[Target pointing data]

· · · · ·

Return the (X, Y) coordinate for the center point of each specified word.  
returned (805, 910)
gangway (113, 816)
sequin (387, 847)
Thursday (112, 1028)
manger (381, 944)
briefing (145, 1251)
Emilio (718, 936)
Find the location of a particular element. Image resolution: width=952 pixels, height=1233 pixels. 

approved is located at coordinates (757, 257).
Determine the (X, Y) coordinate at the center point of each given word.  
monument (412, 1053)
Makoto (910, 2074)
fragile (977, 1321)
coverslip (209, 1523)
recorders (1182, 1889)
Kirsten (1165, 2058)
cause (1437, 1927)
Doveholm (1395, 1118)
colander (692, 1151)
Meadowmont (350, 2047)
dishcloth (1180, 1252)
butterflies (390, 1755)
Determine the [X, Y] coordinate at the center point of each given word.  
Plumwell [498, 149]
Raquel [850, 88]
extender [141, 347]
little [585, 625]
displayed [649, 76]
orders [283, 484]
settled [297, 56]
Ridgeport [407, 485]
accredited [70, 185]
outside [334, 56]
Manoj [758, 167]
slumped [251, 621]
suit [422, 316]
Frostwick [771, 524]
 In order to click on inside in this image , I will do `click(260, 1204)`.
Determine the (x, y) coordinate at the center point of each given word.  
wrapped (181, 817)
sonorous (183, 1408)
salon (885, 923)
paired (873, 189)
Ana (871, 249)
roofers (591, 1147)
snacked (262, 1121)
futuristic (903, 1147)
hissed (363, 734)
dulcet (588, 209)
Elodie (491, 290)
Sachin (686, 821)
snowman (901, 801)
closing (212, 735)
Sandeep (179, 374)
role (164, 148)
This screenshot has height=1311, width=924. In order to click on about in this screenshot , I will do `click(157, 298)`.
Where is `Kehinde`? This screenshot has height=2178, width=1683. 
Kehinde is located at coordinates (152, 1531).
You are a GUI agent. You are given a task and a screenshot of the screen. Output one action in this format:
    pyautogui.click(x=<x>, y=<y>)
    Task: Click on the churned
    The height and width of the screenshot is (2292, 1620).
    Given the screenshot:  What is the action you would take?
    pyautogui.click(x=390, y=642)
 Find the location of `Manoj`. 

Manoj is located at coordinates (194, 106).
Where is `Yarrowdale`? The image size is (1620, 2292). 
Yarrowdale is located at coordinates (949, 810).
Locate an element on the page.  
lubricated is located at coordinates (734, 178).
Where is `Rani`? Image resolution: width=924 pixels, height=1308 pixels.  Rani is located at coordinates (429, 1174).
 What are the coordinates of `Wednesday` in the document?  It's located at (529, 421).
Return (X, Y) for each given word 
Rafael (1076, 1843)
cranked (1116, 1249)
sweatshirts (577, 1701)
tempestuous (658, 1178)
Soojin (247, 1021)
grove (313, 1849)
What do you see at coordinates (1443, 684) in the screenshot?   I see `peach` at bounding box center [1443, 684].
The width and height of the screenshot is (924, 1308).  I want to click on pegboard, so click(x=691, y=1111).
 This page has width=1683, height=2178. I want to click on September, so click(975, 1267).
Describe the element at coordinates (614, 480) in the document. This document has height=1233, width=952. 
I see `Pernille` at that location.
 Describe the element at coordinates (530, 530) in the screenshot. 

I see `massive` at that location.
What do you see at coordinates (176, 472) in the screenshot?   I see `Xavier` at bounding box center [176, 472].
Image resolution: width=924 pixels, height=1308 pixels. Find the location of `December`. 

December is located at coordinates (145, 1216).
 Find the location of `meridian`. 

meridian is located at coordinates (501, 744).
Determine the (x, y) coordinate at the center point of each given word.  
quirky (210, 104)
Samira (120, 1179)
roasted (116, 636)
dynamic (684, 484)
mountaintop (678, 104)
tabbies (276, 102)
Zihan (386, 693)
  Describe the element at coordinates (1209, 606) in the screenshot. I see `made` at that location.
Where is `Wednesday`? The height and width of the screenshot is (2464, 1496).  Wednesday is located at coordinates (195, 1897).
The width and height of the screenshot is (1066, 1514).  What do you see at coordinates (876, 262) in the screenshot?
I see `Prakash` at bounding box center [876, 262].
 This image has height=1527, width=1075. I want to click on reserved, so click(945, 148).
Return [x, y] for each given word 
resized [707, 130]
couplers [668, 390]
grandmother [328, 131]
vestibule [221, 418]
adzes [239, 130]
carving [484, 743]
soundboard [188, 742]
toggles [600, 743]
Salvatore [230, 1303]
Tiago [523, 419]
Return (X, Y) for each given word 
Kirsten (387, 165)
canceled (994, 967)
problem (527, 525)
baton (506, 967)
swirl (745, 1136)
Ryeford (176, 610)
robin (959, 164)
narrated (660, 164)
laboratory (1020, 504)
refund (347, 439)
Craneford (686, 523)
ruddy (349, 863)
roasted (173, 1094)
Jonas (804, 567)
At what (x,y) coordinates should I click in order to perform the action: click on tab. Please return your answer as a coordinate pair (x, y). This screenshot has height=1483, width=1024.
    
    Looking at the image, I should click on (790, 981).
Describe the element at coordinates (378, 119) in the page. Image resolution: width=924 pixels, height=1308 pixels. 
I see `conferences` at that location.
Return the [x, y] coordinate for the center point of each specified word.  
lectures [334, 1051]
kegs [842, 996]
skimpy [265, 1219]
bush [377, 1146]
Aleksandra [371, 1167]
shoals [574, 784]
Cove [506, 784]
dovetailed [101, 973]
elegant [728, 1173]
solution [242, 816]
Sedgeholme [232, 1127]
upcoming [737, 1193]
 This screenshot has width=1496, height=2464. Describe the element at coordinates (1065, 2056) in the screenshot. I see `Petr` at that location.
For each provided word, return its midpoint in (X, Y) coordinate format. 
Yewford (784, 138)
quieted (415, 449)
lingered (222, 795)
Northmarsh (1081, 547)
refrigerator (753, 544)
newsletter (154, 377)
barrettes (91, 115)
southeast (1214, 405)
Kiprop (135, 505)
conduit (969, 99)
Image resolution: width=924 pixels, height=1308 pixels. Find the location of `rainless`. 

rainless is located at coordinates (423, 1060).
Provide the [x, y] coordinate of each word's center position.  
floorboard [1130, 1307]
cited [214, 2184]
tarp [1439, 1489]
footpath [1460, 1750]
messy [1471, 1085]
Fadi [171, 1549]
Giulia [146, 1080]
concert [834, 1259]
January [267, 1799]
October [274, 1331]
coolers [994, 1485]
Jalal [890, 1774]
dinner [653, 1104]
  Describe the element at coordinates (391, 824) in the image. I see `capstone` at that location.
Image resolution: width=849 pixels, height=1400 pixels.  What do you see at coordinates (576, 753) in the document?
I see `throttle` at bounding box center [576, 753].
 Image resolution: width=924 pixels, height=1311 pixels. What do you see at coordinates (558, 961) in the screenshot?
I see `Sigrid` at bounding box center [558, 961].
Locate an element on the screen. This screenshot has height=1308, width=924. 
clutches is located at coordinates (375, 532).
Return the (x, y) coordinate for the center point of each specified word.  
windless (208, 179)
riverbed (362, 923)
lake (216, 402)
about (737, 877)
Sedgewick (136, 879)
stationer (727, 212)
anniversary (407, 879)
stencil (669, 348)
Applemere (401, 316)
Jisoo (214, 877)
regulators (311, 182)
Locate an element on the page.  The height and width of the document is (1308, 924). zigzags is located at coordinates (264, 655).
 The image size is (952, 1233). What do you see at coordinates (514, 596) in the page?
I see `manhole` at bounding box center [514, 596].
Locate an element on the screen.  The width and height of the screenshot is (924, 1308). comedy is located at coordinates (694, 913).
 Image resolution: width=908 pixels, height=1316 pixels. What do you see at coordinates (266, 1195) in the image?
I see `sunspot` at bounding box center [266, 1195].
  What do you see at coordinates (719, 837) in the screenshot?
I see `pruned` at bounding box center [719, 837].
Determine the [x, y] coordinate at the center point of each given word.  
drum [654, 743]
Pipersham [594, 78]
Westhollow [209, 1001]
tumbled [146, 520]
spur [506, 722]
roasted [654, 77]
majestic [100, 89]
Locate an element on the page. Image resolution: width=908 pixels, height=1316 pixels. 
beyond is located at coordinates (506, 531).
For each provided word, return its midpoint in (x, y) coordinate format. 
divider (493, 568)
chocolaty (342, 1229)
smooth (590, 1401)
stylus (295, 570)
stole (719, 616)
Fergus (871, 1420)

· · · · ·

§ OBJECTIVE
Retype the items without any changes, starting at the line that contains "Tiago [523, 419]" and ending with the line that contains "Jonas (804, 567)".

§ RESULT BELOW
Tiago [523, 419]
Return (X, Y) for each given word 
Kirsten (387, 165)
canceled (994, 967)
problem (527, 525)
baton (506, 967)
swirl (745, 1136)
Ryeford (176, 610)
robin (959, 164)
narrated (660, 164)
laboratory (1020, 504)
refund (347, 439)
Craneford (686, 523)
ruddy (349, 863)
roasted (173, 1094)
Jonas (804, 567)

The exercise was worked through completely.